- [WHAT YOU ARE ASKED TO DO] Reproduce exactly, and only, the lines below from the one containing "C102: 3.3uF (plus" through the one containing "V103: 5V (plus".

- [INPUT FOR THIS TASK]
'''

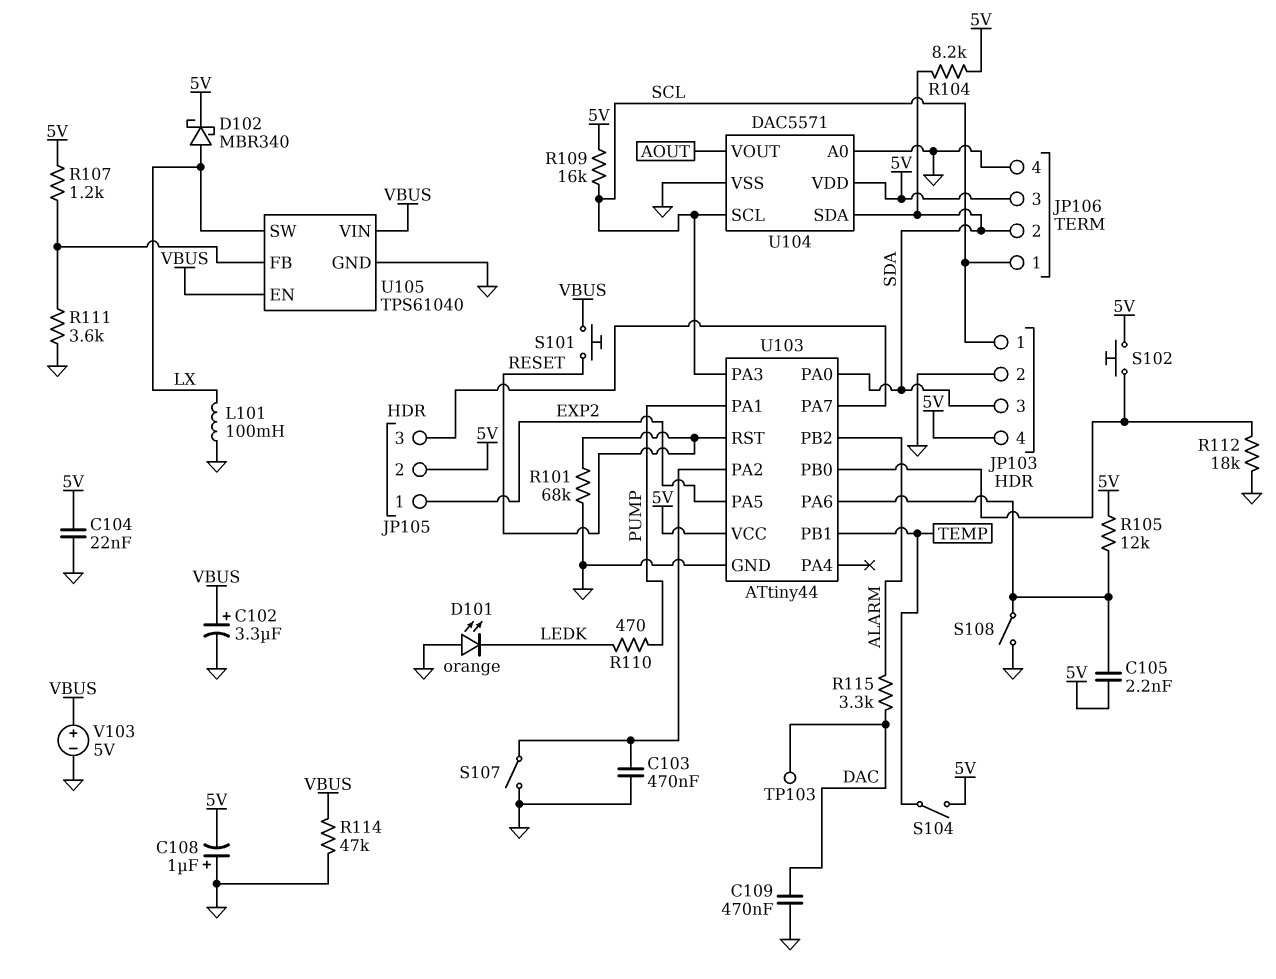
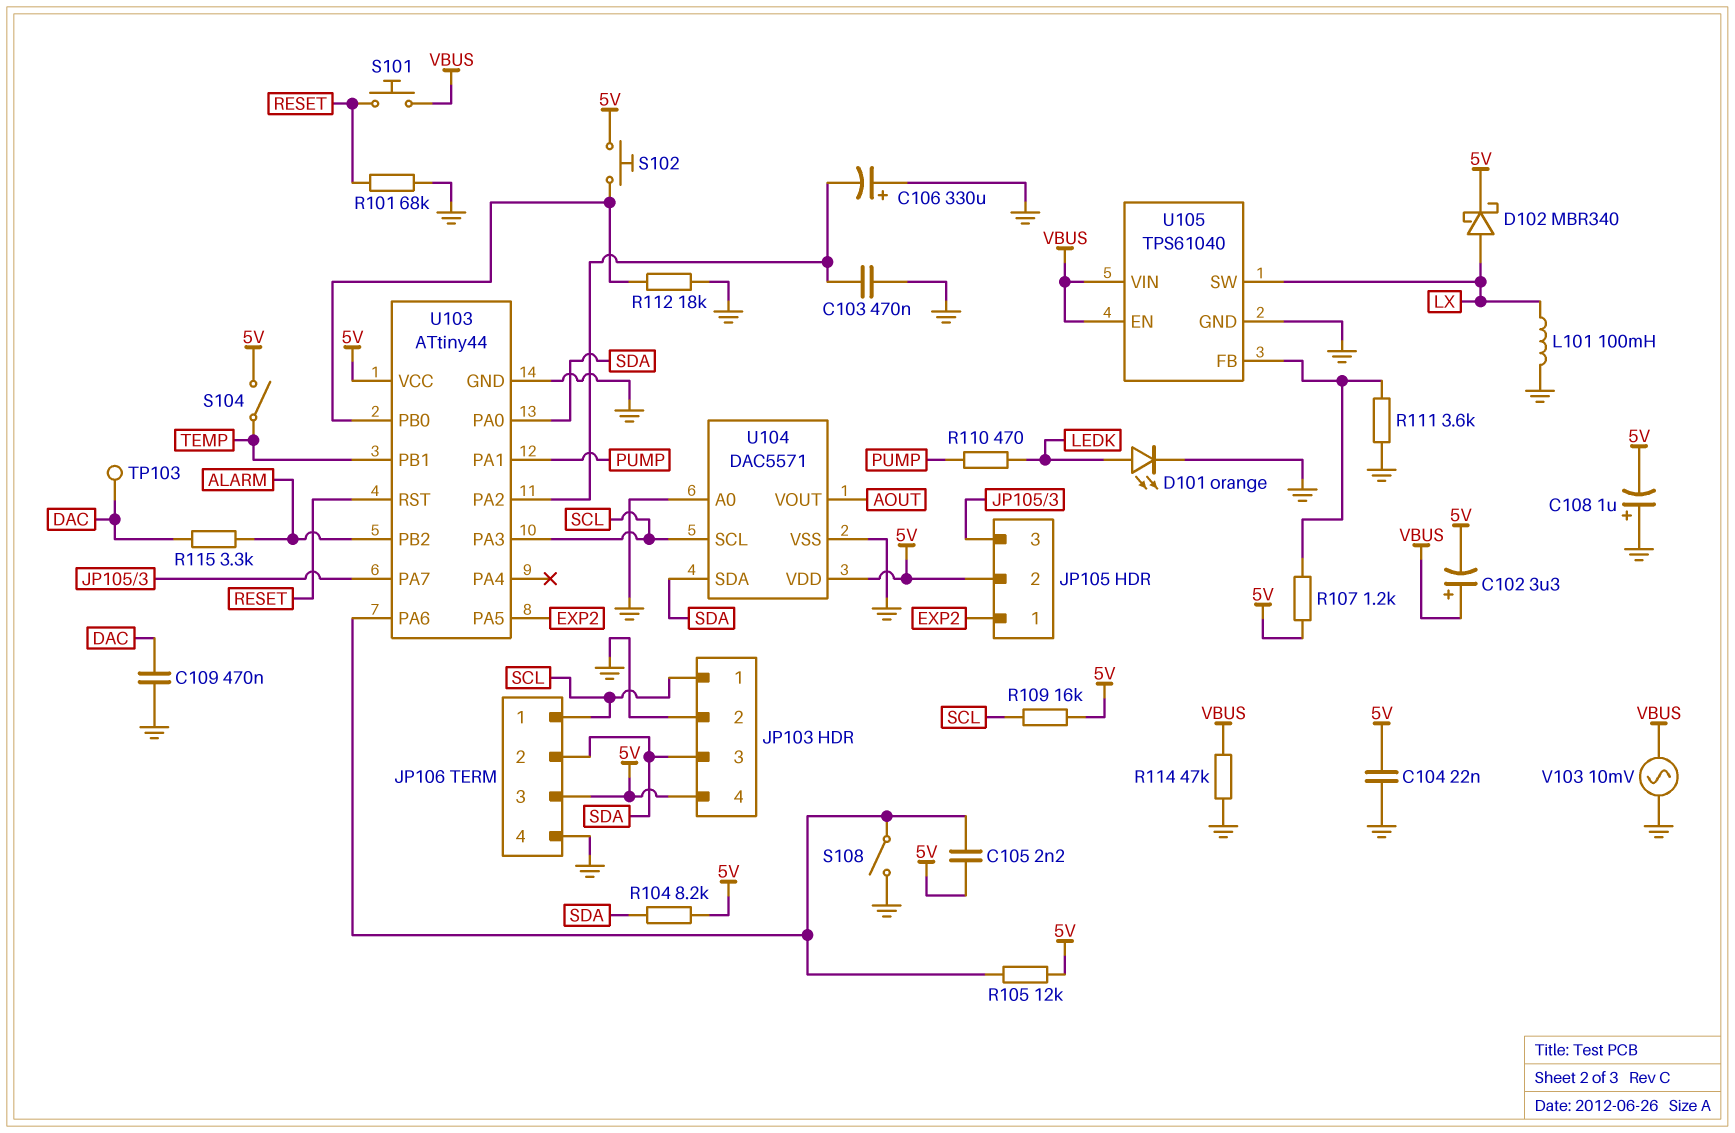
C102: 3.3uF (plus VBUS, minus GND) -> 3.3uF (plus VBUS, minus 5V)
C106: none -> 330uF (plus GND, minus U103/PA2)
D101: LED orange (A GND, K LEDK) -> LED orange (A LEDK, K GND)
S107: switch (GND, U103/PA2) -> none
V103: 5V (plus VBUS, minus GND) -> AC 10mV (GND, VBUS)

'''
'''

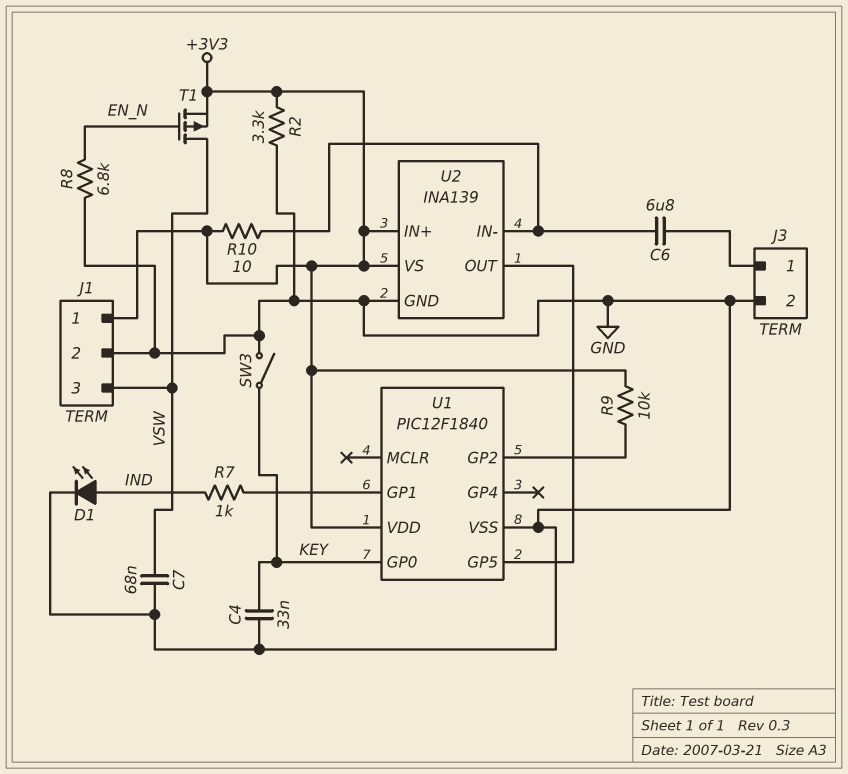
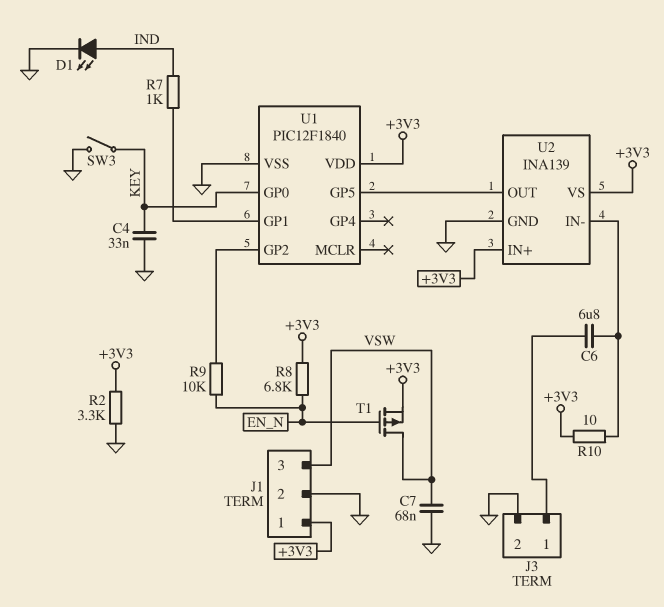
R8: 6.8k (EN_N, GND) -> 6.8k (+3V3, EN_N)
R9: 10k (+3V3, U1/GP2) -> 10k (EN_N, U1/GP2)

'''

- [WRITTEN ANSWER]
C102: 3.3uF (plus VBUS, minus GND) -> 3.3uF (plus VBUS, minus 5V)
C106: none -> 330uF (plus GND, minus U103/PA2)
D101: LED orange (A GND, K LEDK) -> LED orange (A LEDK, K GND)
S107: switch (GND, U103/PA2) -> none
V103: 5V (plus VBUS, minus GND) -> AC 10mV (GND, VBUS)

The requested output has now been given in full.